• TO DO
From the first line to the last, retype the records exactly without their images.

[Records from a data source]
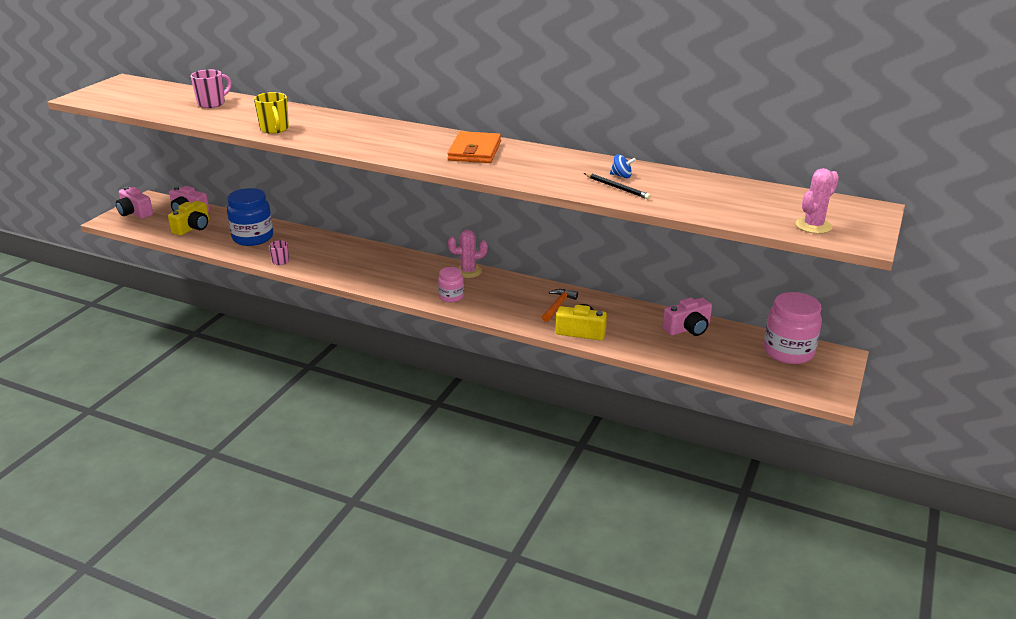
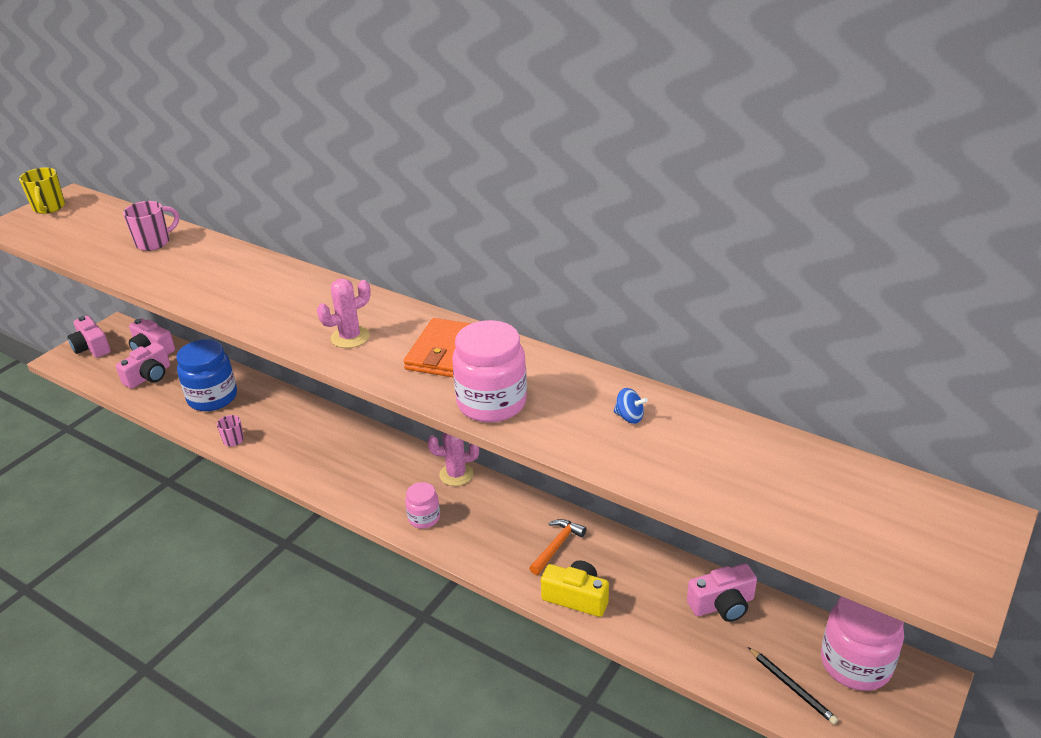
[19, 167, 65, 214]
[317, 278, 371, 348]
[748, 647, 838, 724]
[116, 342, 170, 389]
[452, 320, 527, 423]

• EXERCISE SOLUTION
[19, 167, 65, 214]
[317, 278, 371, 348]
[748, 647, 838, 724]
[116, 342, 170, 389]
[452, 320, 527, 423]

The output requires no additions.